#### The problem:
An exact reproduction of all the entries below is required.
━━━━━ Extracted data
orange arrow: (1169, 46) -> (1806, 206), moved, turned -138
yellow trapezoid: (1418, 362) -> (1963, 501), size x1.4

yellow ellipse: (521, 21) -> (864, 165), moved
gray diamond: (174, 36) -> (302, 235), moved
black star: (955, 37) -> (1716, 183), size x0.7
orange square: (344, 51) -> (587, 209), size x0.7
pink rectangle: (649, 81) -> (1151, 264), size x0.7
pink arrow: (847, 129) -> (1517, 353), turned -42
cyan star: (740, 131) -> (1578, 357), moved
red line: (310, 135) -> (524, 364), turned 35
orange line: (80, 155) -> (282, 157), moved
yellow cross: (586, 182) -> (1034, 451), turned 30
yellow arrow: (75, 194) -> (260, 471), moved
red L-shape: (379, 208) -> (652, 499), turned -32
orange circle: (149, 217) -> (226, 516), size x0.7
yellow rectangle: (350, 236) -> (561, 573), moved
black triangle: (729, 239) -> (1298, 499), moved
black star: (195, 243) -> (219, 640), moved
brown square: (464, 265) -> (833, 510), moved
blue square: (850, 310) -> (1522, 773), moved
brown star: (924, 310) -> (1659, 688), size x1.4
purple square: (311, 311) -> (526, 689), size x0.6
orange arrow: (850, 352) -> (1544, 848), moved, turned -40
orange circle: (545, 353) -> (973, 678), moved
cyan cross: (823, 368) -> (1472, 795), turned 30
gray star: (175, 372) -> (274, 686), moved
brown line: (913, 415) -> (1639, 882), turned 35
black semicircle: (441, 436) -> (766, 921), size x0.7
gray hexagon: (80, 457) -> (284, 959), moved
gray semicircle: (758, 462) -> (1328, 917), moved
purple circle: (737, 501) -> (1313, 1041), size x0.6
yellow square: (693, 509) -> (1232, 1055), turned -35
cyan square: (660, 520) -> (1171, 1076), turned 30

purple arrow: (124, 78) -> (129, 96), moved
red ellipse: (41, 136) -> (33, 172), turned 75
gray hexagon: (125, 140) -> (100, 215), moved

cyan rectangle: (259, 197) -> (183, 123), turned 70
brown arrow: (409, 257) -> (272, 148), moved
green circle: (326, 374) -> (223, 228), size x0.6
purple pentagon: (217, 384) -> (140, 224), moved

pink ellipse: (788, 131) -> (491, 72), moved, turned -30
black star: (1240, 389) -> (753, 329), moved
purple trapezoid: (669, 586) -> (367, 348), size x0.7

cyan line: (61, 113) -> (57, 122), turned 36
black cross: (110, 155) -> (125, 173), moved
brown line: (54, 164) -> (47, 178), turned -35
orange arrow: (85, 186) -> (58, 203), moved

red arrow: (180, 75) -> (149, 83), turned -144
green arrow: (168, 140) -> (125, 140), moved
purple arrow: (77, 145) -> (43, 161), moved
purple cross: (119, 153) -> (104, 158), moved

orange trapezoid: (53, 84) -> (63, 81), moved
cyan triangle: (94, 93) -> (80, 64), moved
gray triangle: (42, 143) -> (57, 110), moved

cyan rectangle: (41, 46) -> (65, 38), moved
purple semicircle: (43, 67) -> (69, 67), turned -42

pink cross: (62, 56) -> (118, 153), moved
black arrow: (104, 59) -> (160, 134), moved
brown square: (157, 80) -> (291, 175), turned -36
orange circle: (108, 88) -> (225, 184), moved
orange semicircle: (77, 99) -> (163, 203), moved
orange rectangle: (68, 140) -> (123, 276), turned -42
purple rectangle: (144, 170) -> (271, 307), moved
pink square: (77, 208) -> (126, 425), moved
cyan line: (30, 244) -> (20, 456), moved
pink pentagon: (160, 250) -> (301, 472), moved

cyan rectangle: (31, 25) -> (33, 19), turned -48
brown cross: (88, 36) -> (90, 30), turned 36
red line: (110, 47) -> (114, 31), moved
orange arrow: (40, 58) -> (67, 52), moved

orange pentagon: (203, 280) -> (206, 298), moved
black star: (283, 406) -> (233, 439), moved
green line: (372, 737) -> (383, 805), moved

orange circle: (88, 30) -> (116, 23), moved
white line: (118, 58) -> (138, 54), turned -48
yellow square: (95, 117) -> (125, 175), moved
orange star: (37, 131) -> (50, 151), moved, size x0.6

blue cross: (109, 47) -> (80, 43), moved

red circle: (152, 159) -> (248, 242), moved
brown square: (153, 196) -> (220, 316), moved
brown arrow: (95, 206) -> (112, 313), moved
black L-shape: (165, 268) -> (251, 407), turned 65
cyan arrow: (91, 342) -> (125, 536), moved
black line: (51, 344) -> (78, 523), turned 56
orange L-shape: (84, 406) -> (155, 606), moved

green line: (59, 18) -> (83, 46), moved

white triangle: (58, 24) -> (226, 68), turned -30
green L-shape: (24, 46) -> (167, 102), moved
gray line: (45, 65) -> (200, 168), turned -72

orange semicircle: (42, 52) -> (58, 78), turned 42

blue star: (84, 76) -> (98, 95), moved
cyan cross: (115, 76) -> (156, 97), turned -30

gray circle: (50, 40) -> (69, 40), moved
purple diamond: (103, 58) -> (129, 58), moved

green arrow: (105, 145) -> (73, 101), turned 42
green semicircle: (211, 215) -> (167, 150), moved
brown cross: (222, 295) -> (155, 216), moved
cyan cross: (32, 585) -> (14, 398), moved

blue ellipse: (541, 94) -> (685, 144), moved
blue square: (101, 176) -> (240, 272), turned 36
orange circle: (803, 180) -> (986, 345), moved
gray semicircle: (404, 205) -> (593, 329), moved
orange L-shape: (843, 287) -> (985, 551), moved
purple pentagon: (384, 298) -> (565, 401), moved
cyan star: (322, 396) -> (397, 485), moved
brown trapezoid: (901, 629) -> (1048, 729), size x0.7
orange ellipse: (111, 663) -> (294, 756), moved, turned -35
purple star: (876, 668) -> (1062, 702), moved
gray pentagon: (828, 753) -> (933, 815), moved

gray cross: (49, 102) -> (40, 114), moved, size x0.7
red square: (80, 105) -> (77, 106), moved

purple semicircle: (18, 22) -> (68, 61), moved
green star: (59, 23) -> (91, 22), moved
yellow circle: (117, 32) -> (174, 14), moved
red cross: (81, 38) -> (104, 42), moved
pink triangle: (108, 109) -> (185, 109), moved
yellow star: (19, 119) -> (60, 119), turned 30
━━━━━━━━━━
#### Answer to the exercise:
orange arrow: (1169, 46) -> (1806, 206), moved, turned -138
yellow trapezoid: (1418, 362) -> (1963, 501), size x1.4

yellow ellipse: (521, 21) -> (864, 165), moved
gray diamond: (174, 36) -> (302, 235), moved
black star: (955, 37) -> (1716, 183), size x0.7
orange square: (344, 51) -> (587, 209), size x0.7
pink rectangle: (649, 81) -> (1151, 264), size x0.7
pink arrow: (847, 129) -> (1517, 353), turned -42
cyan star: (740, 131) -> (1578, 357), moved
red line: (310, 135) -> (524, 364), turned 35
orange line: (80, 155) -> (282, 157), moved
yellow cross: (586, 182) -> (1034, 451), turned 30
yellow arrow: (75, 194) -> (260, 471), moved
red L-shape: (379, 208) -> (652, 499), turned -32
orange circle: (149, 217) -> (226, 516), size x0.7
yellow rectangle: (350, 236) -> (561, 573), moved
black triangle: (729, 239) -> (1298, 499), moved
black star: (195, 243) -> (219, 640), moved
brown square: (464, 265) -> (833, 510), moved
blue square: (850, 310) -> (1522, 773), moved
brown star: (924, 310) -> (1659, 688), size x1.4
purple square: (311, 311) -> (526, 689), size x0.6
orange arrow: (850, 352) -> (1544, 848), moved, turned -40
orange circle: (545, 353) -> (973, 678), moved
cyan cross: (823, 368) -> (1472, 795), turned 30
gray star: (175, 372) -> (274, 686), moved
brown line: (913, 415) -> (1639, 882), turned 35
black semicircle: (441, 436) -> (766, 921), size x0.7
gray hexagon: (80, 457) -> (284, 959), moved
gray semicircle: (758, 462) -> (1328, 917), moved
purple circle: (737, 501) -> (1313, 1041), size x0.6
yellow square: (693, 509) -> (1232, 1055), turned -35
cyan square: (660, 520) -> (1171, 1076), turned 30

purple arrow: (124, 78) -> (129, 96), moved
red ellipse: (41, 136) -> (33, 172), turned 75
gray hexagon: (125, 140) -> (100, 215), moved

cyan rectangle: (259, 197) -> (183, 123), turned 70
brown arrow: (409, 257) -> (272, 148), moved
green circle: (326, 374) -> (223, 228), size x0.6
purple pentagon: (217, 384) -> (140, 224), moved

pink ellipse: (788, 131) -> (491, 72), moved, turned -30
black star: (1240, 389) -> (753, 329), moved
purple trapezoid: (669, 586) -> (367, 348), size x0.7

cyan line: (61, 113) -> (57, 122), turned 36
black cross: (110, 155) -> (125, 173), moved
brown line: (54, 164) -> (47, 178), turned -35
orange arrow: (85, 186) -> (58, 203), moved

red arrow: (180, 75) -> (149, 83), turned -144
green arrow: (168, 140) -> (125, 140), moved
purple arrow: (77, 145) -> (43, 161), moved
purple cross: (119, 153) -> (104, 158), moved

orange trapezoid: (53, 84) -> (63, 81), moved
cyan triangle: (94, 93) -> (80, 64), moved
gray triangle: (42, 143) -> (57, 110), moved

cyan rectangle: (41, 46) -> (65, 38), moved
purple semicircle: (43, 67) -> (69, 67), turned -42

pink cross: (62, 56) -> (118, 153), moved
black arrow: (104, 59) -> (160, 134), moved
brown square: (157, 80) -> (291, 175), turned -36
orange circle: (108, 88) -> (225, 184), moved
orange semicircle: (77, 99) -> (163, 203), moved
orange rectangle: (68, 140) -> (123, 276), turned -42
purple rectangle: (144, 170) -> (271, 307), moved
pink square: (77, 208) -> (126, 425), moved
cyan line: (30, 244) -> (20, 456), moved
pink pentagon: (160, 250) -> (301, 472), moved

cyan rectangle: (31, 25) -> (33, 19), turned -48
brown cross: (88, 36) -> (90, 30), turned 36
red line: (110, 47) -> (114, 31), moved
orange arrow: (40, 58) -> (67, 52), moved

orange pentagon: (203, 280) -> (206, 298), moved
black star: (283, 406) -> (233, 439), moved
green line: (372, 737) -> (383, 805), moved

orange circle: (88, 30) -> (116, 23), moved
white line: (118, 58) -> (138, 54), turned -48
yellow square: (95, 117) -> (125, 175), moved
orange star: (37, 131) -> (50, 151), moved, size x0.6

blue cross: (109, 47) -> (80, 43), moved

red circle: (152, 159) -> (248, 242), moved
brown square: (153, 196) -> (220, 316), moved
brown arrow: (95, 206) -> (112, 313), moved
black L-shape: (165, 268) -> (251, 407), turned 65
cyan arrow: (91, 342) -> (125, 536), moved
black line: (51, 344) -> (78, 523), turned 56
orange L-shape: (84, 406) -> (155, 606), moved

green line: (59, 18) -> (83, 46), moved

white triangle: (58, 24) -> (226, 68), turned -30
green L-shape: (24, 46) -> (167, 102), moved
gray line: (45, 65) -> (200, 168), turned -72

orange semicircle: (42, 52) -> (58, 78), turned 42

blue star: (84, 76) -> (98, 95), moved
cyan cross: (115, 76) -> (156, 97), turned -30

gray circle: (50, 40) -> (69, 40), moved
purple diamond: (103, 58) -> (129, 58), moved

green arrow: (105, 145) -> (73, 101), turned 42
green semicircle: (211, 215) -> (167, 150), moved
brown cross: (222, 295) -> (155, 216), moved
cyan cross: (32, 585) -> (14, 398), moved

blue ellipse: (541, 94) -> (685, 144), moved
blue square: (101, 176) -> (240, 272), turned 36
orange circle: (803, 180) -> (986, 345), moved
gray semicircle: (404, 205) -> (593, 329), moved
orange L-shape: (843, 287) -> (985, 551), moved
purple pentagon: (384, 298) -> (565, 401), moved
cyan star: (322, 396) -> (397, 485), moved
brown trapezoid: (901, 629) -> (1048, 729), size x0.7
orange ellipse: (111, 663) -> (294, 756), moved, turned -35
purple star: (876, 668) -> (1062, 702), moved
gray pentagon: (828, 753) -> (933, 815), moved

gray cross: (49, 102) -> (40, 114), moved, size x0.7
red square: (80, 105) -> (77, 106), moved

purple semicircle: (18, 22) -> (68, 61), moved
green star: (59, 23) -> (91, 22), moved
yellow circle: (117, 32) -> (174, 14), moved
red cross: (81, 38) -> (104, 42), moved
pink triangle: (108, 109) -> (185, 109), moved
yellow star: (19, 119) -> (60, 119), turned 30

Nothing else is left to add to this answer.